— WORK INSTRUCTIONS —
Reproduce word for word the lines in the records that start with the line containing "What do you" and end with the line containing "The height and width of the screenshot is (384, 512). I", including both of those lines.

┄┄┄┄┄┄┄┄┄┄

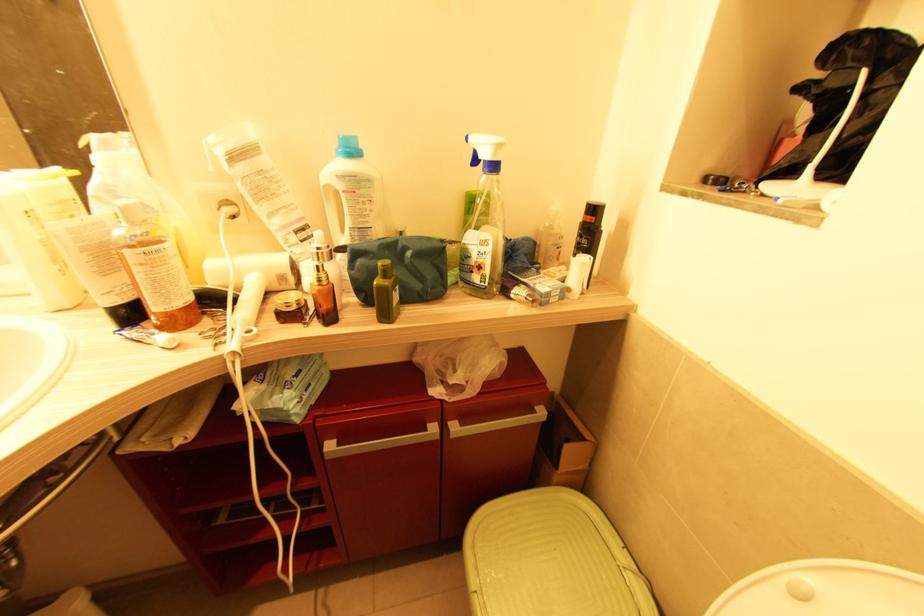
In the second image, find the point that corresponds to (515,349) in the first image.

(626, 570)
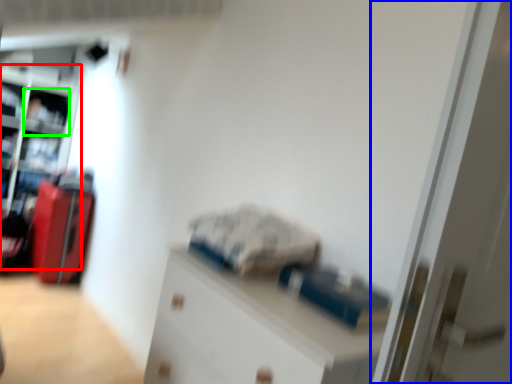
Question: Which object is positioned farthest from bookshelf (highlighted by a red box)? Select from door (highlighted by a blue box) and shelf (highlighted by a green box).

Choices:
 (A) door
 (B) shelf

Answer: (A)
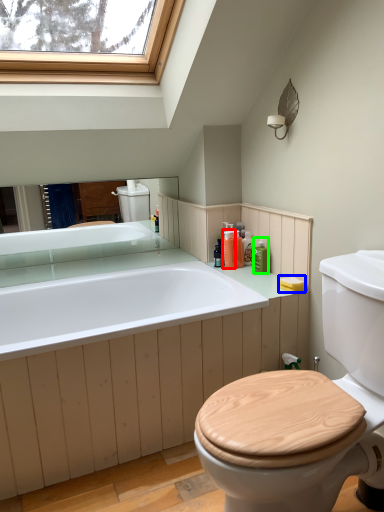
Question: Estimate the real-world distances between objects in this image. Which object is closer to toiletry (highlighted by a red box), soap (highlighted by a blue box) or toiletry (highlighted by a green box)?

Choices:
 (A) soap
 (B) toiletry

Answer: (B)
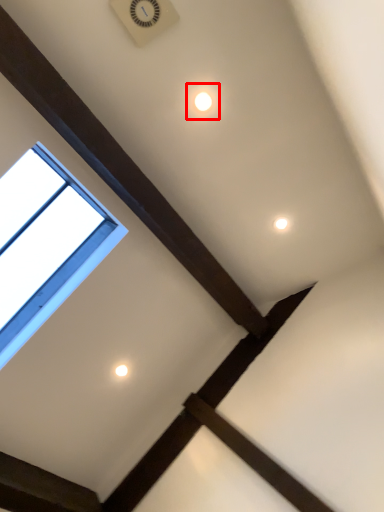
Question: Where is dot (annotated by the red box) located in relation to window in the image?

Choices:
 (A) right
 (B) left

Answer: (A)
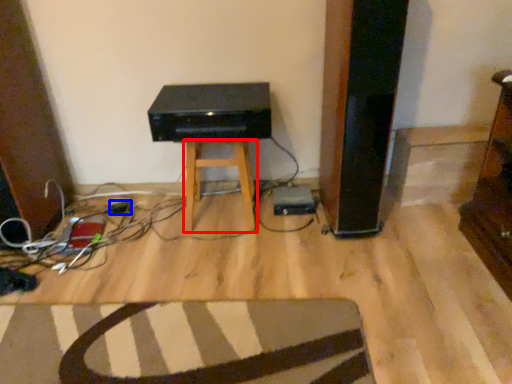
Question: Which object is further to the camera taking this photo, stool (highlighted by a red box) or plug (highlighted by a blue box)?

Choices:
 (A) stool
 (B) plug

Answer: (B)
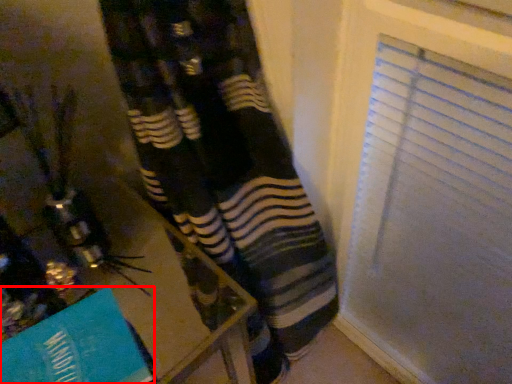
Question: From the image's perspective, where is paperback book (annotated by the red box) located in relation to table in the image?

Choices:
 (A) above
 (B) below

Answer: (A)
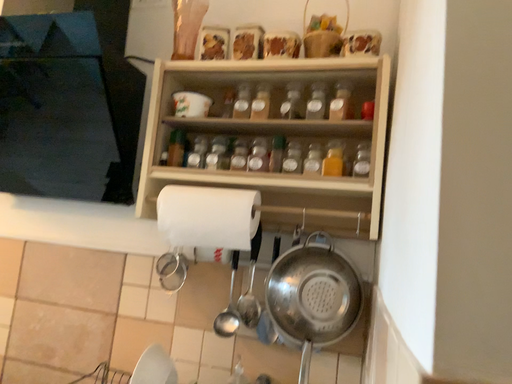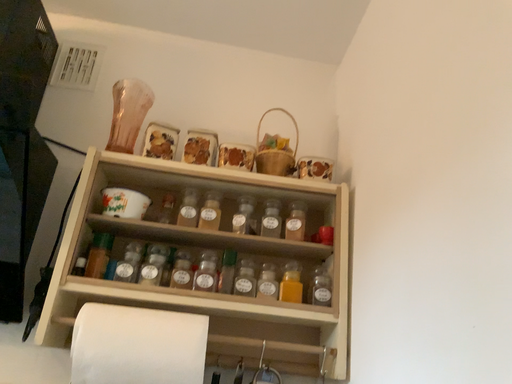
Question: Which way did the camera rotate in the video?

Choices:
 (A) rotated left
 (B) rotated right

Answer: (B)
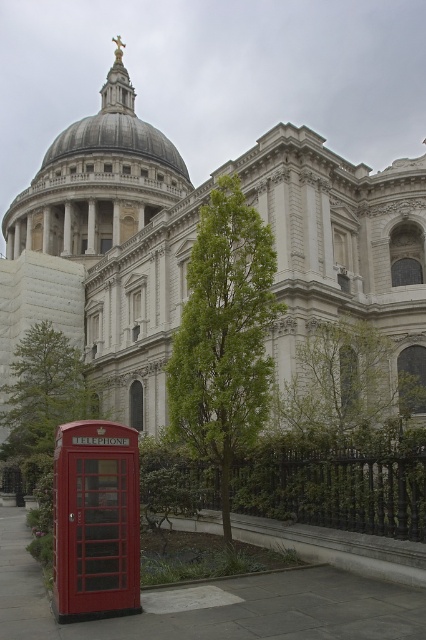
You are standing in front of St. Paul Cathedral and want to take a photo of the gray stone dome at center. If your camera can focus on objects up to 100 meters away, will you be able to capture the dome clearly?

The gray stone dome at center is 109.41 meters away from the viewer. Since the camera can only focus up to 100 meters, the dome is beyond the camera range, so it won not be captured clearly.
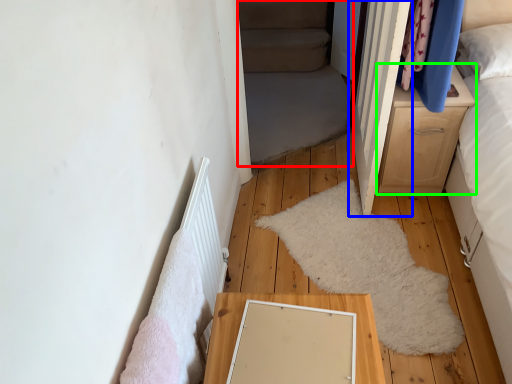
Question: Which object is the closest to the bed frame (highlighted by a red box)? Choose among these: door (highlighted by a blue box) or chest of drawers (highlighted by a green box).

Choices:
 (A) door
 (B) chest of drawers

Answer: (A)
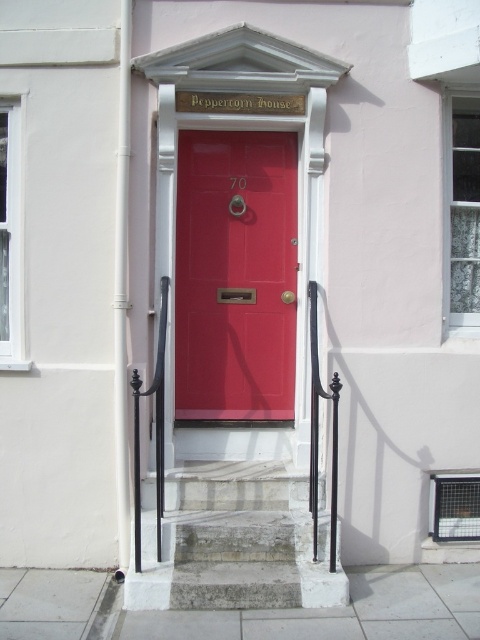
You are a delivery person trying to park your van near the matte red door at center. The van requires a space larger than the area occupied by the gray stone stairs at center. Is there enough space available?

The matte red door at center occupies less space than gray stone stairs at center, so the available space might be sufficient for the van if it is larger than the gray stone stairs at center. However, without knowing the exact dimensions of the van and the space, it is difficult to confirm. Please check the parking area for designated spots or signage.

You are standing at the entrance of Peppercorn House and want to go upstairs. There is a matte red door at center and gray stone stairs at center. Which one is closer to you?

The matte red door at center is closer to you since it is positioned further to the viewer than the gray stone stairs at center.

┄┄┄┄┄┄┄┄┄┄

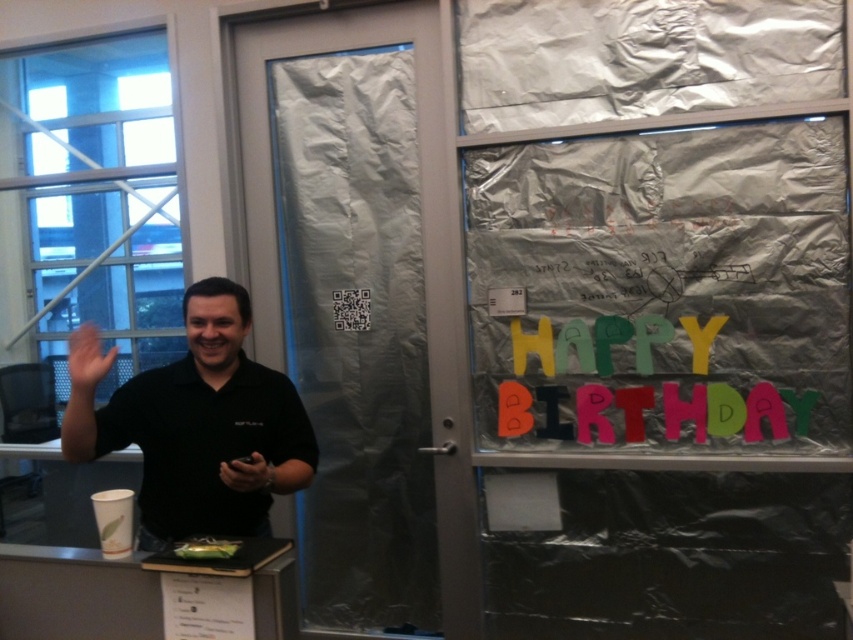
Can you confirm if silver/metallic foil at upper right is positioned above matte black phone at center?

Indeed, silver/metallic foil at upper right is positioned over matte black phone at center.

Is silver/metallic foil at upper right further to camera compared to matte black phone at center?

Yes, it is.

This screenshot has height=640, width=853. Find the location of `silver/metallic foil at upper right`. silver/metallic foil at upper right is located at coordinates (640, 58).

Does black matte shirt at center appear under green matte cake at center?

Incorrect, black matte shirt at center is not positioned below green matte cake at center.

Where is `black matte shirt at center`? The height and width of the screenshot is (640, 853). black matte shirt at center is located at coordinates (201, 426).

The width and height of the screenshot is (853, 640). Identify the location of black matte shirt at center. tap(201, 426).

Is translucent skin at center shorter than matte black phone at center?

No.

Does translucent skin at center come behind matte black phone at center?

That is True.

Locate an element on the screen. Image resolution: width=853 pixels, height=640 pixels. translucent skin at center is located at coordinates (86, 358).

┄┄┄┄┄┄┄┄┄┄

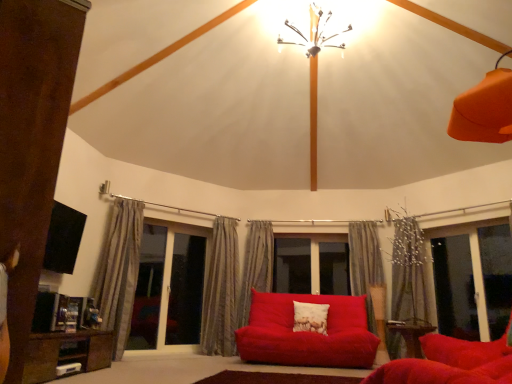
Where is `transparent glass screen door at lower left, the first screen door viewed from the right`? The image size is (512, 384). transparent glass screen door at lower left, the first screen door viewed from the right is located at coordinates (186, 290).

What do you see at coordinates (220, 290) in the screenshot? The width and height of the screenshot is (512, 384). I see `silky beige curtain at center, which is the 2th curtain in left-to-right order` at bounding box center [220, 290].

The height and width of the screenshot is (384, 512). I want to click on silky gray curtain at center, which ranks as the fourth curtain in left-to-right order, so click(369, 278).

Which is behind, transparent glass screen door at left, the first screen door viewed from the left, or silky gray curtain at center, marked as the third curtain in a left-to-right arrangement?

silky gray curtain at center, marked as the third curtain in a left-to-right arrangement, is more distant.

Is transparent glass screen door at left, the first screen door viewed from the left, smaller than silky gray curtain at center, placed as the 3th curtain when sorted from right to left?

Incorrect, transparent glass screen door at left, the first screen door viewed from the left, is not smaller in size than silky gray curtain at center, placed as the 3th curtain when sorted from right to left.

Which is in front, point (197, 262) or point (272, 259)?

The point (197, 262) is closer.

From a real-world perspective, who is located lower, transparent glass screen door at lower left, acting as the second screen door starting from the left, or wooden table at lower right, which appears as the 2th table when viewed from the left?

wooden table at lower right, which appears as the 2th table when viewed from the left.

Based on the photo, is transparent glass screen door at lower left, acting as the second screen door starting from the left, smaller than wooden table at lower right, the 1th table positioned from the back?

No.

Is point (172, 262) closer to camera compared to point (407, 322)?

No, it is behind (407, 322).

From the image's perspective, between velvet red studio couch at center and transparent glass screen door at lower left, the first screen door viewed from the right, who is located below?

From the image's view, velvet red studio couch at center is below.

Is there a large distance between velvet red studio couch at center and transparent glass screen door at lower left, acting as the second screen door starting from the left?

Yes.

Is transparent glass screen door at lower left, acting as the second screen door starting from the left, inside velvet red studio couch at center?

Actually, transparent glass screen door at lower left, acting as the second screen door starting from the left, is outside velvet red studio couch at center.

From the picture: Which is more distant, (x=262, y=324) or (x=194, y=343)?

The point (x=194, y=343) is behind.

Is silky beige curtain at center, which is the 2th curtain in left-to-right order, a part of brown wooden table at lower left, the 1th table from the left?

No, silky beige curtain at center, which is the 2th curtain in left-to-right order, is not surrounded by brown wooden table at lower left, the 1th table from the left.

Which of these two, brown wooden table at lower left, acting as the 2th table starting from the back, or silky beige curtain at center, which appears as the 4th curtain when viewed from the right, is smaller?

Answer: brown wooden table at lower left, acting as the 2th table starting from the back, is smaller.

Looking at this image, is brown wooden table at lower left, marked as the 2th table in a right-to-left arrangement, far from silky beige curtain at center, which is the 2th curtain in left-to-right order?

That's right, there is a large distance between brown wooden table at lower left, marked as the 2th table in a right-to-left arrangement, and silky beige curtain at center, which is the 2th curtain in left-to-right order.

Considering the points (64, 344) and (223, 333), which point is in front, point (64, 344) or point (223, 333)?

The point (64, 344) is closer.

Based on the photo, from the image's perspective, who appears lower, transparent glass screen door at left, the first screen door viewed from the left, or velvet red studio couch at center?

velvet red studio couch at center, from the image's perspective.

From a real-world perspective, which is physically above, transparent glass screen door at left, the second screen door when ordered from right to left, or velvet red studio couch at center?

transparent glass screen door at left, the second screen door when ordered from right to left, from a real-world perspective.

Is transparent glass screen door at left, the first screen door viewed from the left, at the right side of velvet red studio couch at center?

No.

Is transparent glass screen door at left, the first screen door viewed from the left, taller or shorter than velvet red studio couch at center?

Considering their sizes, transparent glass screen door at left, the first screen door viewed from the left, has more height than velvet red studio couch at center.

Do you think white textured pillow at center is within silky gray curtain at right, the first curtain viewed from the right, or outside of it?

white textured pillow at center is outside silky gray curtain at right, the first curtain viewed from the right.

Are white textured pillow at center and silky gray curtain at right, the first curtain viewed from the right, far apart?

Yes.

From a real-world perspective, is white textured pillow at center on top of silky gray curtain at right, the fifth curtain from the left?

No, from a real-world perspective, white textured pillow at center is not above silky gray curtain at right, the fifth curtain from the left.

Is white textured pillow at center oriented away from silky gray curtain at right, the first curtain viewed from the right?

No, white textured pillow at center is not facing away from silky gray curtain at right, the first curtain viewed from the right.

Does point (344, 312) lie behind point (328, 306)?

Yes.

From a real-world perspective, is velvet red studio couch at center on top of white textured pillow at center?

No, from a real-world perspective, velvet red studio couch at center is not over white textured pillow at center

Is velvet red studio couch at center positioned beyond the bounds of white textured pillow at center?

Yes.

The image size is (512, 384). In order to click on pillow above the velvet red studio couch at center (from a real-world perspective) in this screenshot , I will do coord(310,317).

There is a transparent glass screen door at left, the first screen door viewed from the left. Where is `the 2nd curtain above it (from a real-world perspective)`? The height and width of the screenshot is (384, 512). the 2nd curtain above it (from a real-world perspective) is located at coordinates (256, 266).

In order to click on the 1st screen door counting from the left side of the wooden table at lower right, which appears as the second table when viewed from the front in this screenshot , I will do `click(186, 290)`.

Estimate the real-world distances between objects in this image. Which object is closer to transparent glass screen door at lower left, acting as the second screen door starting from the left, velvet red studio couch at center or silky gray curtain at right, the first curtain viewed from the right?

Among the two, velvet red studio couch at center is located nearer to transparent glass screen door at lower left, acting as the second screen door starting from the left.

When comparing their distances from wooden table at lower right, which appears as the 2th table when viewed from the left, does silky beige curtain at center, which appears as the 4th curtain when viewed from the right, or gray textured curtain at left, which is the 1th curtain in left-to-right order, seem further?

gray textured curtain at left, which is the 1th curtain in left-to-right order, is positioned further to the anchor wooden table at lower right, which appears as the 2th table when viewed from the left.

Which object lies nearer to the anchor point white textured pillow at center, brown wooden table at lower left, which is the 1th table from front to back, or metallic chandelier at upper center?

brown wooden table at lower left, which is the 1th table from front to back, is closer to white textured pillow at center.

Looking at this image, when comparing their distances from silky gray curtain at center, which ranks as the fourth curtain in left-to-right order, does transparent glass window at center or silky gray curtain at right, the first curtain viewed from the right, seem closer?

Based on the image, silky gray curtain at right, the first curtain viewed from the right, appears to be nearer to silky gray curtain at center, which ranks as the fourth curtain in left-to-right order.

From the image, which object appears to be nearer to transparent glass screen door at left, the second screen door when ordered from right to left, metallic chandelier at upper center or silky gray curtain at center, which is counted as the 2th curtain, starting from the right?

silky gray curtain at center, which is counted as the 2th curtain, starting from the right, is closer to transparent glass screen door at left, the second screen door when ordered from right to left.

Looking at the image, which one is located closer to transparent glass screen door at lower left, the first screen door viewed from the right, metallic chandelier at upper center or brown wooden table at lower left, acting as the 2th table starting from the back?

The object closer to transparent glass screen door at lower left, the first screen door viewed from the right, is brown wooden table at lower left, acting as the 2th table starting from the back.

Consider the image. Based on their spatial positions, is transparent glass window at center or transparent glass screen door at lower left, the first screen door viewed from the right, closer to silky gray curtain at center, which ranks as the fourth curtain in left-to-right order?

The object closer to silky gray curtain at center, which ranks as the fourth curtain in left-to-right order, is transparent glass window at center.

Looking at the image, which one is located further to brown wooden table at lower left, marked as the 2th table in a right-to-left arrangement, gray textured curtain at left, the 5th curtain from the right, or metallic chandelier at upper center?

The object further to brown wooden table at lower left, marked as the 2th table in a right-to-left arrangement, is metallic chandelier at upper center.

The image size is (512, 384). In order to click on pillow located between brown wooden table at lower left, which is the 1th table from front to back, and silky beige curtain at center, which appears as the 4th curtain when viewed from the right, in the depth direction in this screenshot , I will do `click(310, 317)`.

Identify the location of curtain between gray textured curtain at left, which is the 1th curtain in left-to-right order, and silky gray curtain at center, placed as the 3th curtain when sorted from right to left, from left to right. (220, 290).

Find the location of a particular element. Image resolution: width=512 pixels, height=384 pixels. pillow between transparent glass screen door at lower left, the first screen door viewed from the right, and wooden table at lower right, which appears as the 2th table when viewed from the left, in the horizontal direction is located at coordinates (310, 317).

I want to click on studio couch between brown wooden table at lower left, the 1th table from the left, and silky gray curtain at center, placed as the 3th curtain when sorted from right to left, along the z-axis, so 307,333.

┄┄┄┄┄┄┄┄┄┄

— WORKED ANSWER —
What do you see at coordinates (220, 290) in the screenshot? The width and height of the screenshot is (512, 384). I see `silky beige curtain at center, which is the 2th curtain in left-to-right order` at bounding box center [220, 290].

The height and width of the screenshot is (384, 512). I want to click on silky gray curtain at center, which ranks as the fourth curtain in left-to-right order, so click(369, 278).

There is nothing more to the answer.